Output the full listing below exactly as it reads, and skip anything that is a picture.

Exercise data:
****************

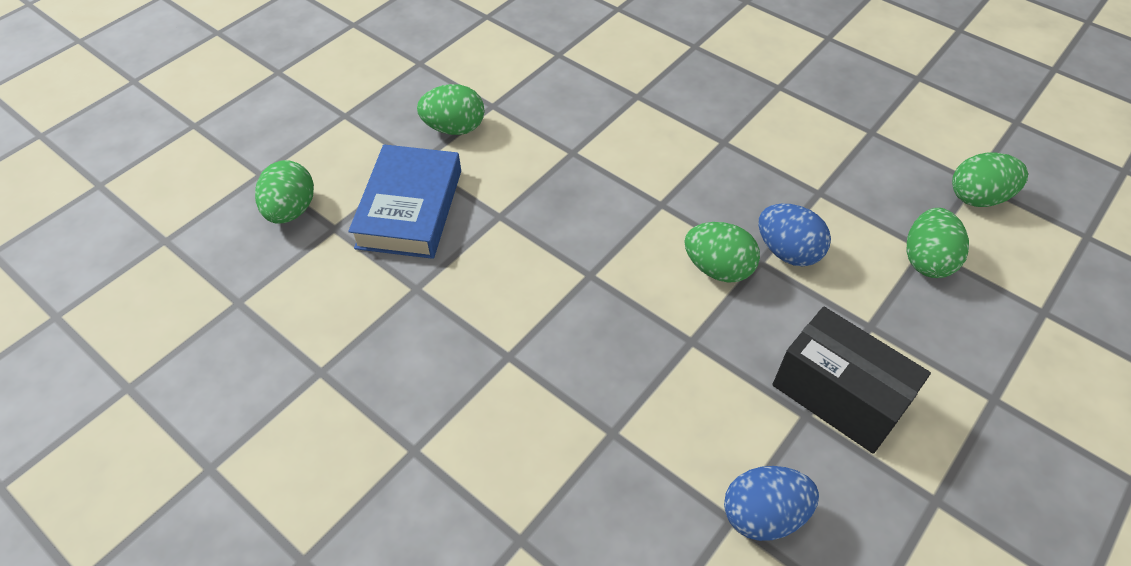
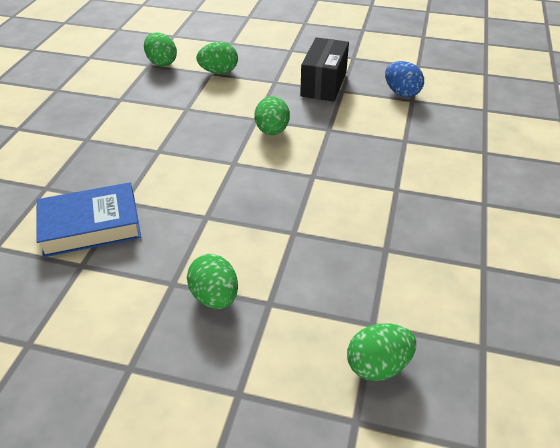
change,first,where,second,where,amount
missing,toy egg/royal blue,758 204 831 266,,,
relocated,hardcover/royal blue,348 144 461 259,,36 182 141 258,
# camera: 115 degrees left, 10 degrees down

****************

Answer section:
change,first,where,second,where,amount
missing,toy egg/royal blue,758 204 831 266,,,
relocated,hardcover/royal blue,348 144 461 259,,36 182 141 258,
# camera: 115 degrees left, 10 degrees down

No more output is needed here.